■ **Given exercise**: Output an exact reproduction of the data.

Items from a data source:
◇ ◇ ◇ ◇ ◇ ◇ ◇
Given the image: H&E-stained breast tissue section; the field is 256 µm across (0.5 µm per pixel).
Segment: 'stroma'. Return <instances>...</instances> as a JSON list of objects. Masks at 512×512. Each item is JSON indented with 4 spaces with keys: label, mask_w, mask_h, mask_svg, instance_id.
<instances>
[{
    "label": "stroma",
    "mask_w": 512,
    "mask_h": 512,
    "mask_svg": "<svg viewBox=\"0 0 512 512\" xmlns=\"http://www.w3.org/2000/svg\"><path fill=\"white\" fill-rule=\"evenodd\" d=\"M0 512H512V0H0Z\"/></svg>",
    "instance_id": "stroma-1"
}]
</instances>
◇ ◇ ◇ ◇ ◇ ◇ ◇
■ **Task answer**:
Given the image: H&E-stained breast tissue section; the field is 256 µm across (0.5 µm per pixel).
Segment: 'stroma'. Return <instances>...</instances> as a JSON list of objects. Masks at 512×512. Each item is JSON indented with 4 spaces with keys: label, mask_w, mask_h, mask_svg, instance_id.
<instances>
[{
    "label": "stroma",
    "mask_w": 512,
    "mask_h": 512,
    "mask_svg": "<svg viewBox=\"0 0 512 512\" xmlns=\"http://www.w3.org/2000/svg\"><path fill=\"white\" fill-rule=\"evenodd\" d=\"M0 512H512V0H0Z\"/></svg>",
    "instance_id": "stroma-1"
}]
</instances>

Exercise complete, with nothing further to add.